WHAT TO PRODUCE: In this exercise, copy exactly the lines from the one that contains "R3: 47k (PWR, SIG) -> 47k (FB, SIG)" through the end of the entries below; pictures are not copied.

PROVIDED ENTRIES:
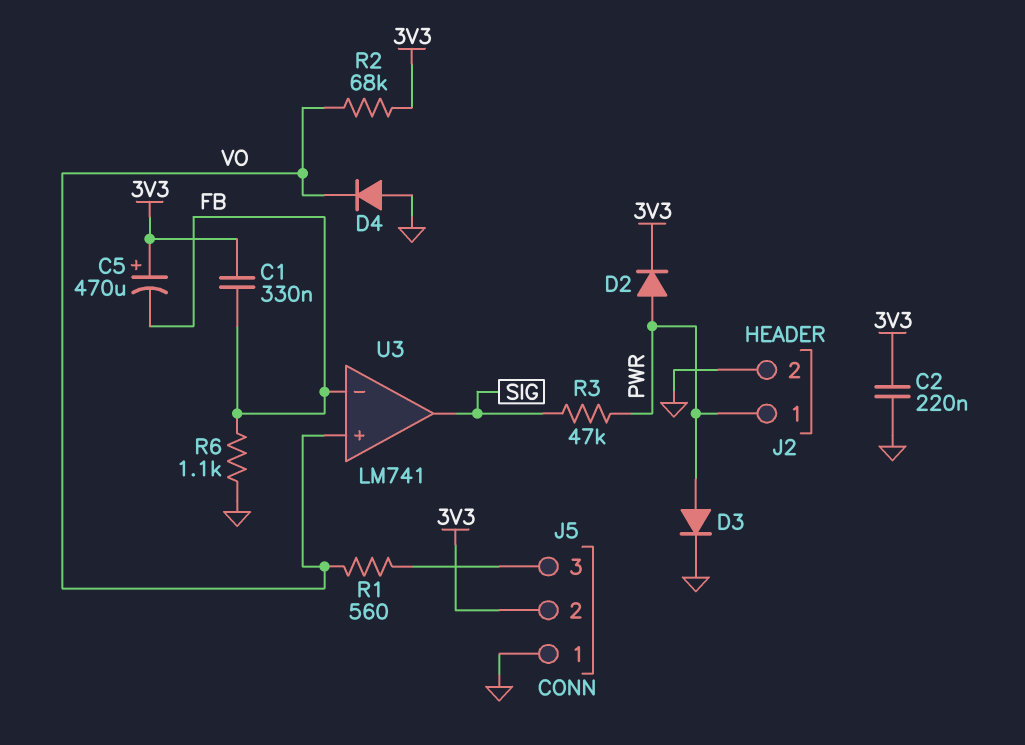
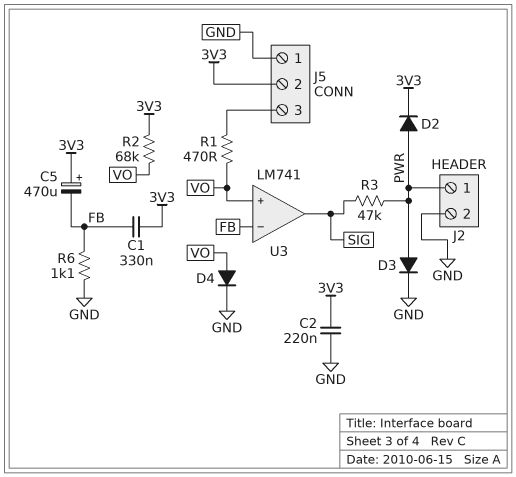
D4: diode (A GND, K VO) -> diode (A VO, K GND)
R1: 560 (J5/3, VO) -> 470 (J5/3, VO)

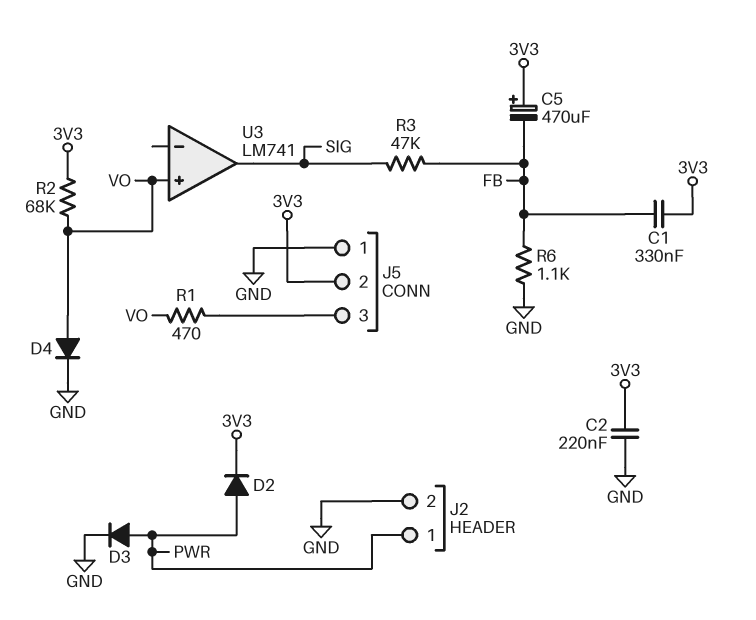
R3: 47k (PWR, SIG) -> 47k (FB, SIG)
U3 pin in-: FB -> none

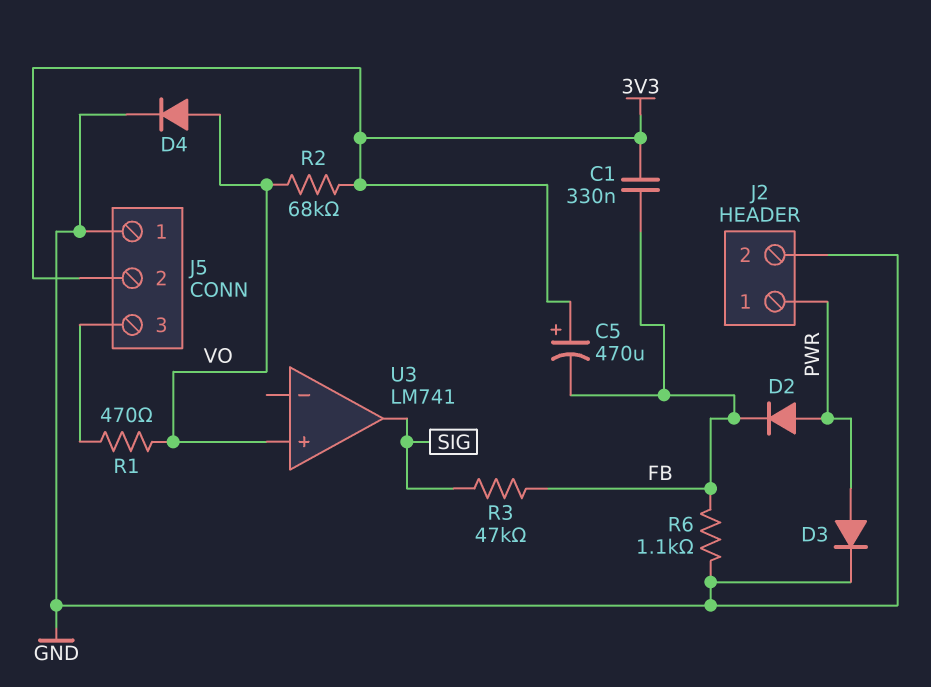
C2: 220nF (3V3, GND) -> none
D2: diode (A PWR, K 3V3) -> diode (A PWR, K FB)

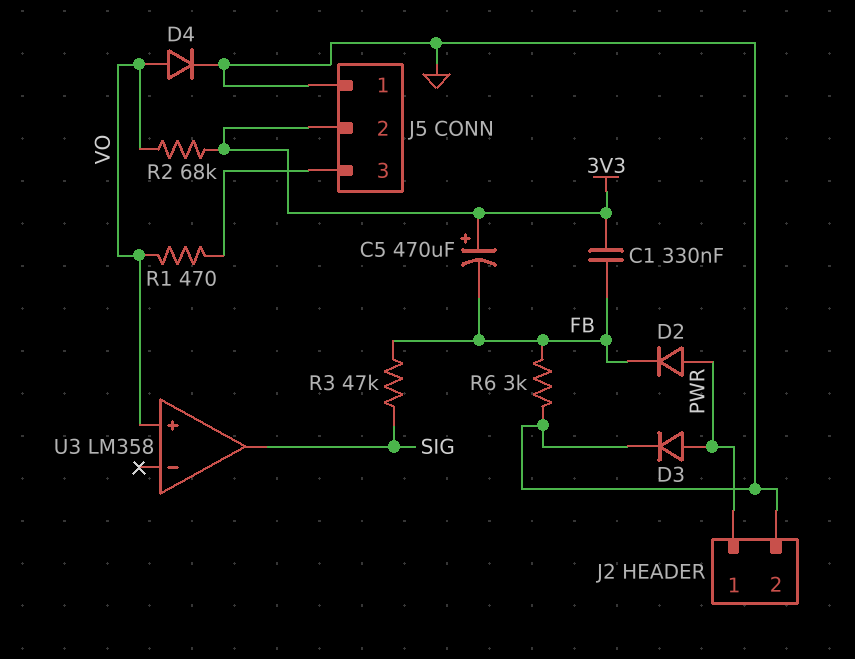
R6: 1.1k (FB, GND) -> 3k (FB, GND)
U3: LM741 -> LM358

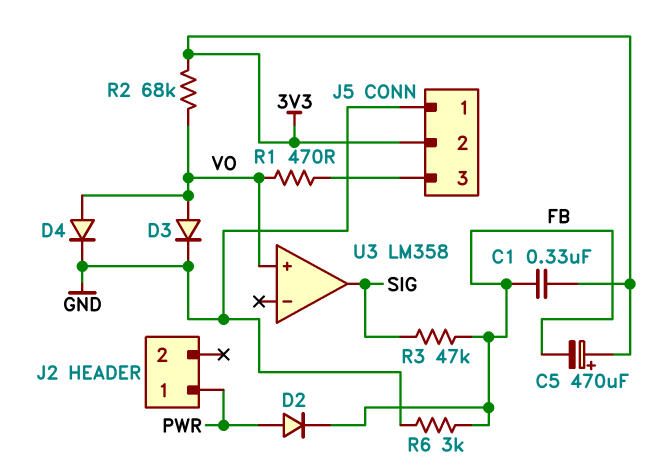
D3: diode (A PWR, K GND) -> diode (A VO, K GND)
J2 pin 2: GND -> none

SOLUTION TO THIS TASK:
R3: 47k (PWR, SIG) -> 47k (FB, SIG)
U3 pin in-: FB -> none

C2: 220nF (3V3, GND) -> none
D2: diode (A PWR, K 3V3) -> diode (A PWR, K FB)

R6: 1.1k (FB, GND) -> 3k (FB, GND)
U3: LM741 -> LM358

D3: diode (A PWR, K GND) -> diode (A VO, K GND)
J2 pin 2: GND -> none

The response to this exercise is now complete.